▸ What needs to be done: Look below and pull out each line with the word "heart".

▸ Data records:
BEGIN

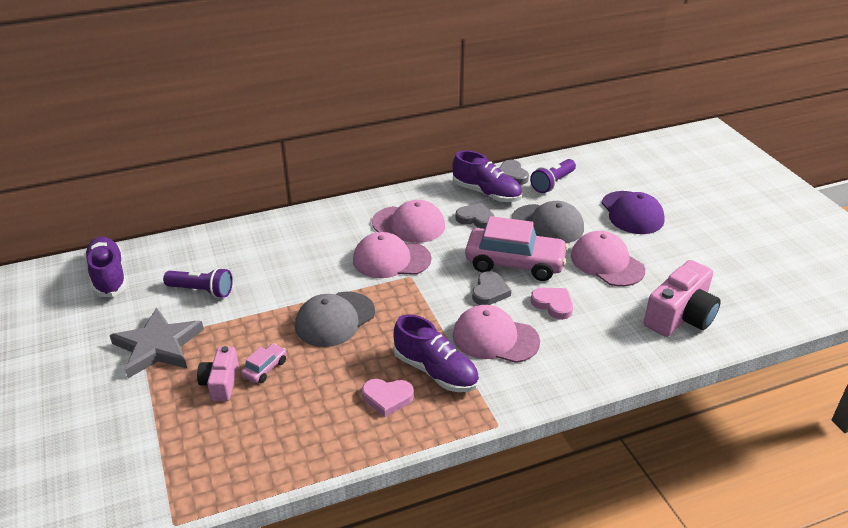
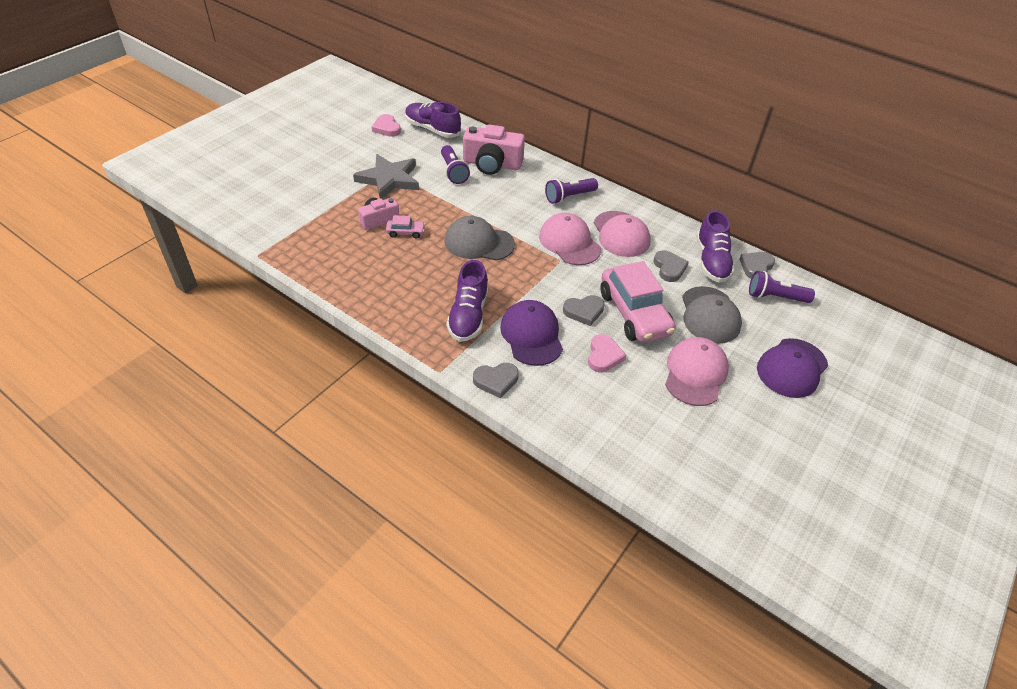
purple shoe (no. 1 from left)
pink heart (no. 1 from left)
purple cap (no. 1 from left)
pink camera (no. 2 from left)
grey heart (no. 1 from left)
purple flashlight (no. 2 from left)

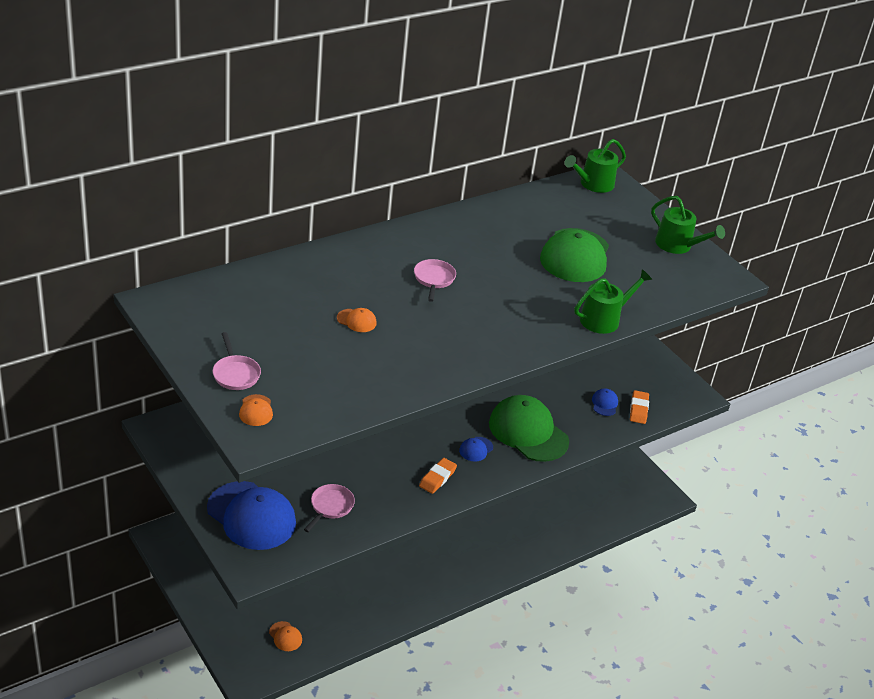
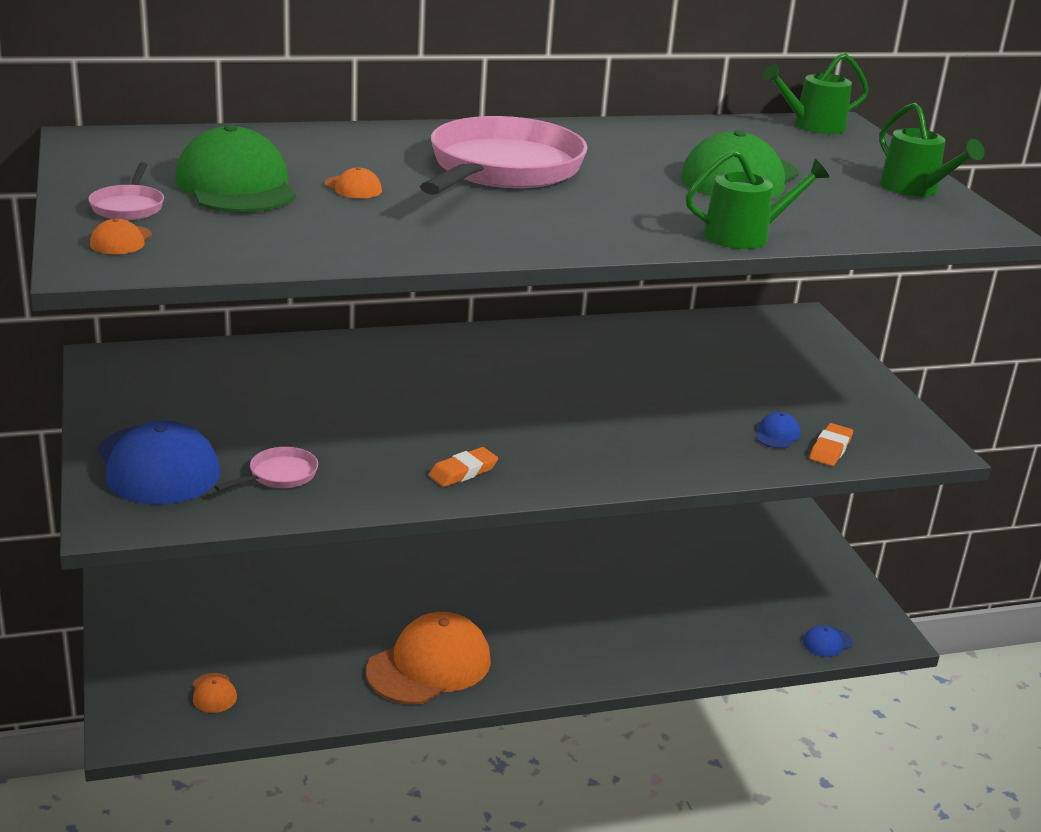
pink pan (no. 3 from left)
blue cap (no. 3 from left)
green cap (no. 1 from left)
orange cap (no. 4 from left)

END
BEGIN

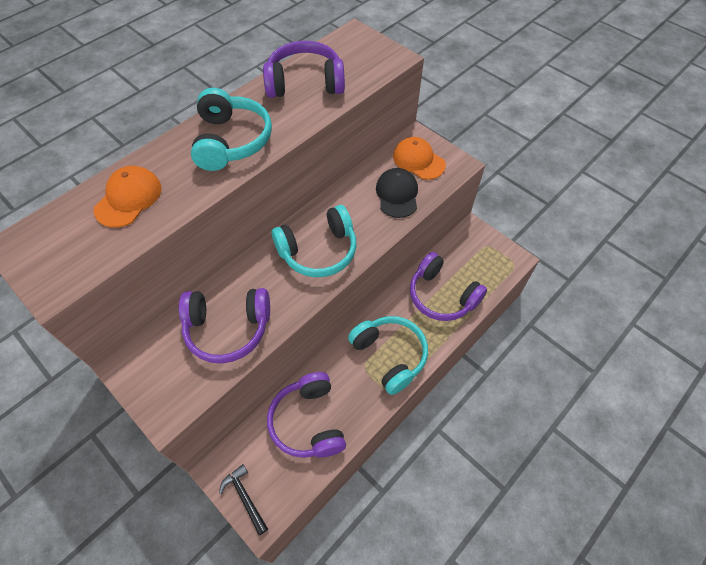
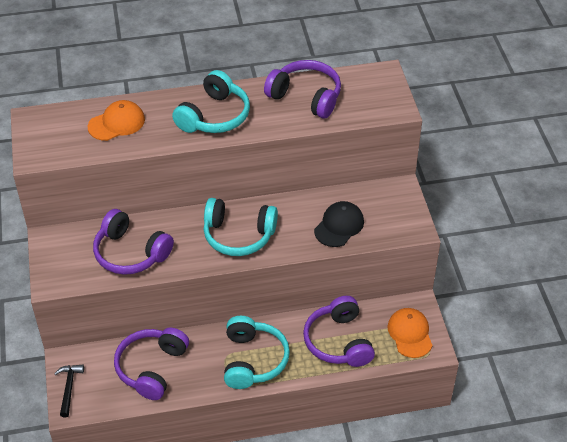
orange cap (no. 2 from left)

END

▸ Solution for this task:
pink heart (no. 1 from left)
grey heart (no. 1 from left)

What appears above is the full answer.